__Provided information__.

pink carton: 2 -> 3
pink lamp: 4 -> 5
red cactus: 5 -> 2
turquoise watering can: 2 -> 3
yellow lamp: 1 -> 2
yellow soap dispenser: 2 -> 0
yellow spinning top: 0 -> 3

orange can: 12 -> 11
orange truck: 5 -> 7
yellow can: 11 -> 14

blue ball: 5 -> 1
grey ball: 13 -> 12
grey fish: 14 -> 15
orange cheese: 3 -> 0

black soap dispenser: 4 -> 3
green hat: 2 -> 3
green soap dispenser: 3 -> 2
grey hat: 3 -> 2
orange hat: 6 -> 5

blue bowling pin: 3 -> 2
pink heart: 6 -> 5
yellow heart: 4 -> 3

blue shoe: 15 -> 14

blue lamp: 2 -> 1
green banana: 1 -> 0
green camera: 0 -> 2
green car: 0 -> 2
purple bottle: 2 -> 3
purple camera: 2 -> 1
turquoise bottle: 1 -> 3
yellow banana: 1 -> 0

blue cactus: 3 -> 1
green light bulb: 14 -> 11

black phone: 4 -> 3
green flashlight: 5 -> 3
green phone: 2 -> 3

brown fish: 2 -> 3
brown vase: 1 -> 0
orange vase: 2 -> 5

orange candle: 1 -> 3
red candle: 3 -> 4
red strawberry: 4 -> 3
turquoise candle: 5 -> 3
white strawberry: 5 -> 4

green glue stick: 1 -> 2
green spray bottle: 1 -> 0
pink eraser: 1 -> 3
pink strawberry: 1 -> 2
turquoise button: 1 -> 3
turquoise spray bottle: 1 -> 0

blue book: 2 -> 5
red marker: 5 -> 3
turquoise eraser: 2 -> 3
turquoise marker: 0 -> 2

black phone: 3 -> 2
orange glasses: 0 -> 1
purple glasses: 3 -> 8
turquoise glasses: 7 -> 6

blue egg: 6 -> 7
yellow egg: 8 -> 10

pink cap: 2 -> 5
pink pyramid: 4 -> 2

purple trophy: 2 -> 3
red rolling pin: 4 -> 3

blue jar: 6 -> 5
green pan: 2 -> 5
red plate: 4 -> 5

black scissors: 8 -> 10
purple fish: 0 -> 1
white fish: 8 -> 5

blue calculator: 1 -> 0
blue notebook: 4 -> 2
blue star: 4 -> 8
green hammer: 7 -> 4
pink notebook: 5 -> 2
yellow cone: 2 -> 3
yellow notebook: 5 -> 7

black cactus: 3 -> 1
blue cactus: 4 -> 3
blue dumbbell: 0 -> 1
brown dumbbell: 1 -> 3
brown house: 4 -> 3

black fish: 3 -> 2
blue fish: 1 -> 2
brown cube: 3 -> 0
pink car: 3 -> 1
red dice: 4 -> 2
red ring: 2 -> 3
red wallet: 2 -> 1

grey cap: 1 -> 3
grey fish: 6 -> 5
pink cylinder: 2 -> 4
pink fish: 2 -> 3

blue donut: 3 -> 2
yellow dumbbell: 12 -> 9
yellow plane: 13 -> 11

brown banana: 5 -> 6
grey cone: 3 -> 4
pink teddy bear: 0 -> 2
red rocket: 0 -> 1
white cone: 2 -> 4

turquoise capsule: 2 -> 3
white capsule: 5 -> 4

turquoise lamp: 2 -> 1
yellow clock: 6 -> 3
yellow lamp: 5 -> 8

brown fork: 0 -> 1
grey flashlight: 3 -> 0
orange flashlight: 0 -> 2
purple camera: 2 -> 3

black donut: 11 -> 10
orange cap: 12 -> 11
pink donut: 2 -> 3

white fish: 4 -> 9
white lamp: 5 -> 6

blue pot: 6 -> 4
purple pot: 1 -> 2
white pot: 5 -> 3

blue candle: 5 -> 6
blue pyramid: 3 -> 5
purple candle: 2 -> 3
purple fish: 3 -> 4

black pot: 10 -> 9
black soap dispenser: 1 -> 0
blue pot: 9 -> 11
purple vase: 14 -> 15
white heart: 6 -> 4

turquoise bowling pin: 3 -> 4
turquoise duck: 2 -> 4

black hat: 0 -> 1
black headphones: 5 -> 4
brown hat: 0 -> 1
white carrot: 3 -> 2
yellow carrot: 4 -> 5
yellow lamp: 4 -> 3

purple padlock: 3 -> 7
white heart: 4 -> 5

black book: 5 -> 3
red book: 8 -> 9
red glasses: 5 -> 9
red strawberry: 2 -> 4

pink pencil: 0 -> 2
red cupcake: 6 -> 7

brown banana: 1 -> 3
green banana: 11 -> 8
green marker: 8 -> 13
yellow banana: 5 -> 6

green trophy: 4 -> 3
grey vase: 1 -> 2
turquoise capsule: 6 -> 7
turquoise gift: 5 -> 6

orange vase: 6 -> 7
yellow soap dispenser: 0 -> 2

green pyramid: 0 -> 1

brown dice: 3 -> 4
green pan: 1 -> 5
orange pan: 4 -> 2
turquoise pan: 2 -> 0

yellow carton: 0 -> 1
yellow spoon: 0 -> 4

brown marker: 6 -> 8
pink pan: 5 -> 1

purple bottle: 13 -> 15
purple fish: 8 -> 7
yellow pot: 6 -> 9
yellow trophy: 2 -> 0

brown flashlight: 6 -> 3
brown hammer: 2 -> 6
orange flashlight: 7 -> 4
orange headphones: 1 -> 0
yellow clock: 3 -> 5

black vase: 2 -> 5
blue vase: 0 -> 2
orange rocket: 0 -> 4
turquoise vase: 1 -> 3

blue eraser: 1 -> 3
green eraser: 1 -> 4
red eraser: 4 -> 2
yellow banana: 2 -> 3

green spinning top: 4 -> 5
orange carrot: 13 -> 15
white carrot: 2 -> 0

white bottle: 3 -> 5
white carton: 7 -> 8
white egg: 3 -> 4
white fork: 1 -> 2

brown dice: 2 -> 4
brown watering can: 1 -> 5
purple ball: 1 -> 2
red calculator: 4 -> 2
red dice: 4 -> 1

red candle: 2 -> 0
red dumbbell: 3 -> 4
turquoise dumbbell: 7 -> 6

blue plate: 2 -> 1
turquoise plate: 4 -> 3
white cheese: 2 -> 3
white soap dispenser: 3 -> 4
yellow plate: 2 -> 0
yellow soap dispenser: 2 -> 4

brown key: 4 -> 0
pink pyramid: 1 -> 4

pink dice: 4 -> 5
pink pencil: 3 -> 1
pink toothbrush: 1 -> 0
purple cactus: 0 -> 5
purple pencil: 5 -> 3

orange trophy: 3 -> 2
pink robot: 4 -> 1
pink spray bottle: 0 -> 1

__Exercise__.
Each line of the records with the word "cone" in it is to be copied.

__Task solution__.
yellow cone: 2 -> 3
grey cone: 3 -> 4
white cone: 2 -> 4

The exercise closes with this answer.